%%
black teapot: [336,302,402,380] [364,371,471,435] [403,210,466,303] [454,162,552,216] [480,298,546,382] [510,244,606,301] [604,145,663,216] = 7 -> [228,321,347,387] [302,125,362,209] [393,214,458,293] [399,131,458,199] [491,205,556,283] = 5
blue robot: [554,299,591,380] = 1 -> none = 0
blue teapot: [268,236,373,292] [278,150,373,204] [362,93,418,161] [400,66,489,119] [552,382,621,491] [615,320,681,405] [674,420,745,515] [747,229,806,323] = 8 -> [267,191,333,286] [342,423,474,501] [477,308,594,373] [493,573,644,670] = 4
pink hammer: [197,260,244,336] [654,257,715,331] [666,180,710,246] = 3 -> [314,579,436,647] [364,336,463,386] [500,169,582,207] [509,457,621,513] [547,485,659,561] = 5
%%
%%
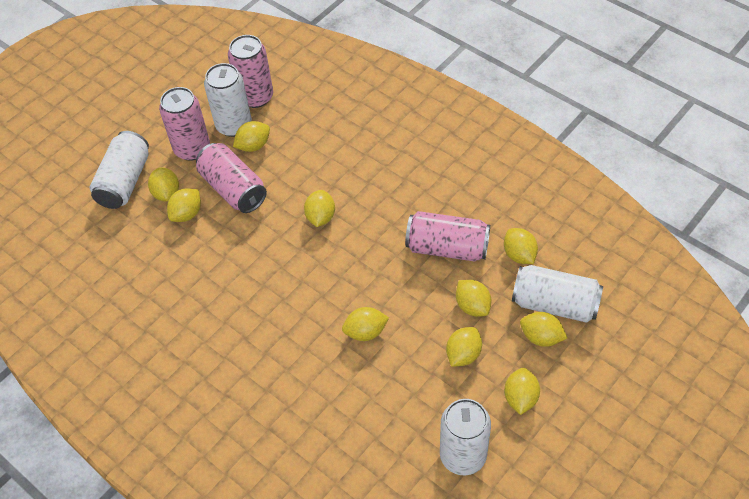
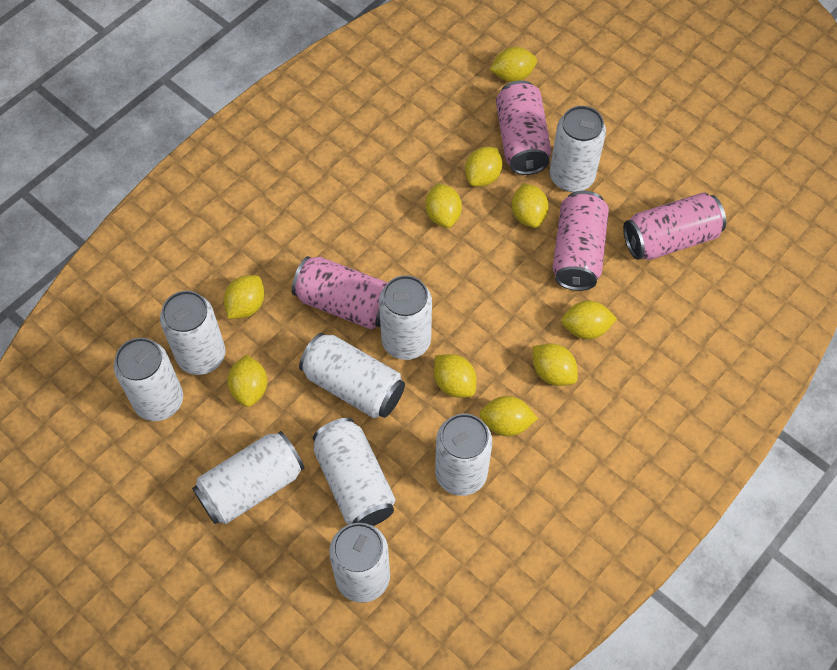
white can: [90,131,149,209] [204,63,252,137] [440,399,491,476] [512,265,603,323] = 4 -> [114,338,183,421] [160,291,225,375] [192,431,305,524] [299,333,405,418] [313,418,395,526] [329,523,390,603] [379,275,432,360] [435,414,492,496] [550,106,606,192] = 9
%%
* **What is expected**
Everything above from the line containing "black teapot: [336,302,402,380]" down to the line containing "pink hammer: [197,260,244,336]" is to be transcribed exactly, with both of those lines included and nothing else added.

* **Task answer**
black teapot: [336,302,402,380] [364,371,471,435] [403,210,466,303] [454,162,552,216] [480,298,546,382] [510,244,606,301] [604,145,663,216] = 7 -> [228,321,347,387] [302,125,362,209] [393,214,458,293] [399,131,458,199] [491,205,556,283] = 5
blue robot: [554,299,591,380] = 1 -> none = 0
blue teapot: [268,236,373,292] [278,150,373,204] [362,93,418,161] [400,66,489,119] [552,382,621,491] [615,320,681,405] [674,420,745,515] [747,229,806,323] = 8 -> [267,191,333,286] [342,423,474,501] [477,308,594,373] [493,573,644,670] = 4
pink hammer: [197,260,244,336] [654,257,715,331] [666,180,710,246] = 3 -> [314,579,436,647] [364,336,463,386] [500,169,582,207] [509,457,621,513] [547,485,659,561] = 5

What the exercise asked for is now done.